Task description: Restate all the data word for word, leaving nothing out.

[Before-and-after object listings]
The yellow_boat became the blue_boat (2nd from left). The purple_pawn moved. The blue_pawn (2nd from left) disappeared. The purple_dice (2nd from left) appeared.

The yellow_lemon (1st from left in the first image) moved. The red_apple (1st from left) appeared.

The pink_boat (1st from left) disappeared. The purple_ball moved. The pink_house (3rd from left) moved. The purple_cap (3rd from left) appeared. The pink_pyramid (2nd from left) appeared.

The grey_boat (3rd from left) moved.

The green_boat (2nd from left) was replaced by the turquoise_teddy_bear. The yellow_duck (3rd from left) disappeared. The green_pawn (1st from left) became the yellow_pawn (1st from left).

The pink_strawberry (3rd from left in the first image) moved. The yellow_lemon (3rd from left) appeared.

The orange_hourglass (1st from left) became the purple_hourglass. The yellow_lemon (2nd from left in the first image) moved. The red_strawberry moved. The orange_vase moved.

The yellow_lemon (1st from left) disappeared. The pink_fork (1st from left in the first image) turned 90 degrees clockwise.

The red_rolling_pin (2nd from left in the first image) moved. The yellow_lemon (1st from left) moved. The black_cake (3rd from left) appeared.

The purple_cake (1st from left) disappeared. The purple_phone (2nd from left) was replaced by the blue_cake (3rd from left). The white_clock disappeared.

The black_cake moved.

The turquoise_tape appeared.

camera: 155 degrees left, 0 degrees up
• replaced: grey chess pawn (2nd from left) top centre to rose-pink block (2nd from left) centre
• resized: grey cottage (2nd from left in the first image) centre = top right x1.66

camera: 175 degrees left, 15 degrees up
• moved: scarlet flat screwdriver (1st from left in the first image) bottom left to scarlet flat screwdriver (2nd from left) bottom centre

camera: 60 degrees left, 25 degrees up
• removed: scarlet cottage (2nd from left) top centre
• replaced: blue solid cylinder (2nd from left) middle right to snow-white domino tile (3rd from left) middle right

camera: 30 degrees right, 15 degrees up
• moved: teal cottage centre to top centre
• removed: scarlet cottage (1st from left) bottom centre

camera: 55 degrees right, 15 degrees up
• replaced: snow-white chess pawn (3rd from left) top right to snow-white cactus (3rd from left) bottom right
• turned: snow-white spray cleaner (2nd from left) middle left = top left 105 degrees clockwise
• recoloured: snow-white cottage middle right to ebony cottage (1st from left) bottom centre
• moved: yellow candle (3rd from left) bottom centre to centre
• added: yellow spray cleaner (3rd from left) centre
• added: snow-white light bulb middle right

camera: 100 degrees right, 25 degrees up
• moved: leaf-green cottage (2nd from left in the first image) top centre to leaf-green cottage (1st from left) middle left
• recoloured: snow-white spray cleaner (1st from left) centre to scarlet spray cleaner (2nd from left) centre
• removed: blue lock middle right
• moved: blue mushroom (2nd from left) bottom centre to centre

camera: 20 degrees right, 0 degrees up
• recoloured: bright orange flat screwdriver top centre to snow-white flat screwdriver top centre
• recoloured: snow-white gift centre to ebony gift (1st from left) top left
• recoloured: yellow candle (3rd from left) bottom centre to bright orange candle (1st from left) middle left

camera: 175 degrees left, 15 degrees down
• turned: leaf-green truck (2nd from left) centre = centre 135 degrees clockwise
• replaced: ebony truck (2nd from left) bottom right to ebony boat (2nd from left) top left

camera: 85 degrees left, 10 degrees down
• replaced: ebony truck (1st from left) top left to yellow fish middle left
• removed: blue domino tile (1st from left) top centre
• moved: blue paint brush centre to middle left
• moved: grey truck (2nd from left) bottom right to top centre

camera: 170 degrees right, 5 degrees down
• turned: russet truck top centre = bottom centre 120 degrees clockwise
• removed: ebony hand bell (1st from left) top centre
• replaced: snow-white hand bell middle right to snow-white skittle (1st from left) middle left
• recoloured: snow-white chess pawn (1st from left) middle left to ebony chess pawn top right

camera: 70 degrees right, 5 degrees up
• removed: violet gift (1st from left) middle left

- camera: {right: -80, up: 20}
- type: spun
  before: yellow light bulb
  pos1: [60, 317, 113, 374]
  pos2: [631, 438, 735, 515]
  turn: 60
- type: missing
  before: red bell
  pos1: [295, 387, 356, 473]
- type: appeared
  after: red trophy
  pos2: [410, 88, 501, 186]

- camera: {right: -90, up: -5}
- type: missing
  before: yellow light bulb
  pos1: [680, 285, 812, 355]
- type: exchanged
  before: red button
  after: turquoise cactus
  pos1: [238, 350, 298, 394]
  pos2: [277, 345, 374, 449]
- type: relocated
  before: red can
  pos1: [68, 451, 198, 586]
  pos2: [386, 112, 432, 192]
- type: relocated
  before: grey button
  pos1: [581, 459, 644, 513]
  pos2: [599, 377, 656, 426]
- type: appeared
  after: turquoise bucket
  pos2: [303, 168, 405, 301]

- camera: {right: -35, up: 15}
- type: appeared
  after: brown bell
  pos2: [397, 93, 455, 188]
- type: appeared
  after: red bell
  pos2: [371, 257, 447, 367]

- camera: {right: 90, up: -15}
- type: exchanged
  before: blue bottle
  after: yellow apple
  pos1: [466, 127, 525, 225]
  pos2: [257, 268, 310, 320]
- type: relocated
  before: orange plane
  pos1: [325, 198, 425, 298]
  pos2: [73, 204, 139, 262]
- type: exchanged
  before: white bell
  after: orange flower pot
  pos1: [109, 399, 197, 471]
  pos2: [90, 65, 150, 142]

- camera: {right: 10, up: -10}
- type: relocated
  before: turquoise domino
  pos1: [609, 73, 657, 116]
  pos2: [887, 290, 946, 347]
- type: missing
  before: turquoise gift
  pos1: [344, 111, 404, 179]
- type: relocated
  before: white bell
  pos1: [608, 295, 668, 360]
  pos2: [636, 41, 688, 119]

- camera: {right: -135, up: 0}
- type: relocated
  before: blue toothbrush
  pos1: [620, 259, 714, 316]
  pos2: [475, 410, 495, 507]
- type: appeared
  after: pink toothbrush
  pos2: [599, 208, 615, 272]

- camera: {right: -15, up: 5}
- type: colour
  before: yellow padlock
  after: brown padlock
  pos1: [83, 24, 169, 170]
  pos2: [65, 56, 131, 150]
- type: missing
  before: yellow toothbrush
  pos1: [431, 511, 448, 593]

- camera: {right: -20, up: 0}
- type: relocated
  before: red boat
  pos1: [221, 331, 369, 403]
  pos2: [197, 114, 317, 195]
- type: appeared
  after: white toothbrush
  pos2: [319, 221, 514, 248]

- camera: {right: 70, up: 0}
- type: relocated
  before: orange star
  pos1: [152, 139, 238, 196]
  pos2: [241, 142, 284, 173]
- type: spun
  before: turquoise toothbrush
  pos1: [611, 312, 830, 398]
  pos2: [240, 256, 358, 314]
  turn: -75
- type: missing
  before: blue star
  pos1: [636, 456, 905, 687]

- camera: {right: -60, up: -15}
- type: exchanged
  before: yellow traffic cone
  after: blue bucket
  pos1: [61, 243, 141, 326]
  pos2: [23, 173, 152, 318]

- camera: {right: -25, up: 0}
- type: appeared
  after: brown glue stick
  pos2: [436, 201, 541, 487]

Solution for this task:
The yellow_boat became the blue_boat (2nd from left). The purple_pawn moved. The blue_pawn (2nd from left) disappeared. The purple_dice (2nd from left) appeared.

The yellow_lemon (1st from left in the first image) moved. The red_apple (1st from left) appeared.

The pink_boat (1st from left) disappeared. The purple_ball moved. The pink_house (3rd from left) moved. The purple_cap (3rd from left) appeared. The pink_pyramid (2nd from left) appeared.

The grey_boat (3rd from left) moved.

The green_boat (2nd from left) was replaced by the turquoise_teddy_bear. The yellow_duck (3rd from left) disappeared. The green_pawn (1st from left) became the yellow_pawn (1st from left).

The pink_strawberry (3rd from left in the first image) moved. The yellow_lemon (3rd from left) appeared.

The orange_hourglass (1st from left) became the purple_hourglass. The yellow_lemon (2nd from left in the first image) moved. The red_strawberry moved. The orange_vase moved.

The yellow_lemon (1st from left) disappeared. The pink_fork (1st from left in the first image) turned 90 degrees clockwise.

The red_rolling_pin (2nd from left in the first image) moved. The yellow_lemon (1st from left) moved. The black_cake (3rd from left) appeared.

The purple_cake (1st from left) disappeared. The purple_phone (2nd from left) was replaced by the blue_cake (3rd from left). The white_clock disappeared.

The black_cake moved.

The turquoise_tape appeared.

camera: 155 degrees left, 0 degrees up
• replaced: grey chess pawn (2nd from left) top centre to rose-pink block (2nd from left) centre
• resized: grey cottage (2nd from left in the first image) centre = top right x1.66

camera: 175 degrees left, 15 degrees up
• moved: scarlet flat screwdriver (1st from left in the first image) bottom left to scarlet flat screwdriver (2nd from left) bottom centre

camera: 60 degrees left, 25 degrees up
• removed: scarlet cottage (2nd from left) top centre
• replaced: blue solid cylinder (2nd from left) middle right to snow-white domino tile (3rd from left) middle right

camera: 30 degrees right, 15 degrees up
• moved: teal cottage centre to top centre
• removed: scarlet cottage (1st from left) bottom centre

camera: 55 degrees right, 15 degrees up
• replaced: snow-white chess pawn (3rd from left) top right to snow-white cactus (3rd from left) bottom right
• turned: snow-white spray cleaner (2nd from left) middle left = top left 105 degrees clockwise
• recoloured: snow-white cottage middle right to ebony cottage (1st from left) bottom centre
• moved: yellow candle (3rd from left) bottom centre to centre
• added: yellow spray cleaner (3rd from left) centre
• added: snow-white light bulb middle right

camera: 100 degrees right, 25 degrees up
• moved: leaf-green cottage (2nd from left in the first image) top centre to leaf-green cottage (1st from left) middle left
• recoloured: snow-white spray cleaner (1st from left) centre to scarlet spray cleaner (2nd from left) centre
• removed: blue lock middle right
• moved: blue mushroom (2nd from left) bottom centre to centre

camera: 20 degrees right, 0 degrees up
• recoloured: bright orange flat screwdriver top centre to snow-white flat screwdriver top centre
• recoloured: snow-white gift centre to ebony gift (1st from left) top left
• recoloured: yellow candle (3rd from left) bottom centre to bright orange candle (1st from left) middle left

camera: 175 degrees left, 15 degrees down
• turned: leaf-green truck (2nd from left) centre = centre 135 degrees clockwise
• replaced: ebony truck (2nd from left) bottom right to ebony boat (2nd from left) top left

camera: 85 degrees left, 10 degrees down
• replaced: ebony truck (1st from left) top left to yellow fish middle left
• removed: blue domino tile (1st from left) top centre
• moved: blue paint brush centre to middle left
• moved: grey truck (2nd from left) bottom right to top centre

camera: 170 degrees right, 5 degrees down
• turned: russet truck top centre = bottom centre 120 degrees clockwise
• removed: ebony hand bell (1st from left) top centre
• replaced: snow-white hand bell middle right to snow-white skittle (1st from left) middle left
• recoloured: snow-white chess pawn (1st from left) middle left to ebony chess pawn top right

camera: 70 degrees right, 5 degrees up
• removed: violet gift (1st from left) middle left

- camera: {right: -80, up: 20}
- type: spun
  before: yellow light bulb
  pos1: [60, 317, 113, 374]
  pos2: [631, 438, 735, 515]
  turn: 60
- type: missing
  before: red bell
  pos1: [295, 387, 356, 473]
- type: appeared
  after: red trophy
  pos2: [410, 88, 501, 186]

- camera: {right: -90, up: -5}
- type: missing
  before: yellow light bulb
  pos1: [680, 285, 812, 355]
- type: exchanged
  before: red button
  after: turquoise cactus
  pos1: [238, 350, 298, 394]
  pos2: [277, 345, 374, 449]
- type: relocated
  before: red can
  pos1: [68, 451, 198, 586]
  pos2: [386, 112, 432, 192]
- type: relocated
  before: grey button
  pos1: [581, 459, 644, 513]
  pos2: [599, 377, 656, 426]
- type: appeared
  after: turquoise bucket
  pos2: [303, 168, 405, 301]

- camera: {right: -35, up: 15}
- type: appeared
  after: brown bell
  pos2: [397, 93, 455, 188]
- type: appeared
  after: red bell
  pos2: [371, 257, 447, 367]

- camera: {right: 90, up: -15}
- type: exchanged
  before: blue bottle
  after: yellow apple
  pos1: [466, 127, 525, 225]
  pos2: [257, 268, 310, 320]
- type: relocated
  before: orange plane
  pos1: [325, 198, 425, 298]
  pos2: [73, 204, 139, 262]
- type: exchanged
  before: white bell
  after: orange flower pot
  pos1: [109, 399, 197, 471]
  pos2: [90, 65, 150, 142]

- camera: {right: 10, up: -10}
- type: relocated
  before: turquoise domino
  pos1: [609, 73, 657, 116]
  pos2: [887, 290, 946, 347]
- type: missing
  before: turquoise gift
  pos1: [344, 111, 404, 179]
- type: relocated
  before: white bell
  pos1: [608, 295, 668, 360]
  pos2: [636, 41, 688, 119]

- camera: {right: -135, up: 0}
- type: relocated
  before: blue toothbrush
  pos1: [620, 259, 714, 316]
  pos2: [475, 410, 495, 507]
- type: appeared
  after: pink toothbrush
  pos2: [599, 208, 615, 272]

- camera: {right: -15, up: 5}
- type: colour
  before: yellow padlock
  after: brown padlock
  pos1: [83, 24, 169, 170]
  pos2: [65, 56, 131, 150]
- type: missing
  before: yellow toothbrush
  pos1: [431, 511, 448, 593]

- camera: {right: -20, up: 0}
- type: relocated
  before: red boat
  pos1: [221, 331, 369, 403]
  pos2: [197, 114, 317, 195]
- type: appeared
  after: white toothbrush
  pos2: [319, 221, 514, 248]

- camera: {right: 70, up: 0}
- type: relocated
  before: orange star
  pos1: [152, 139, 238, 196]
  pos2: [241, 142, 284, 173]
- type: spun
  before: turquoise toothbrush
  pos1: [611, 312, 830, 398]
  pos2: [240, 256, 358, 314]
  turn: -75
- type: missing
  before: blue star
  pos1: [636, 456, 905, 687]

- camera: {right: -60, up: -15}
- type: exchanged
  before: yellow traffic cone
  after: blue bucket
  pos1: [61, 243, 141, 326]
  pos2: [23, 173, 152, 318]

- camera: {right: -25, up: 0}
- type: appeared
  after: brown glue stick
  pos2: [436, 201, 541, 487]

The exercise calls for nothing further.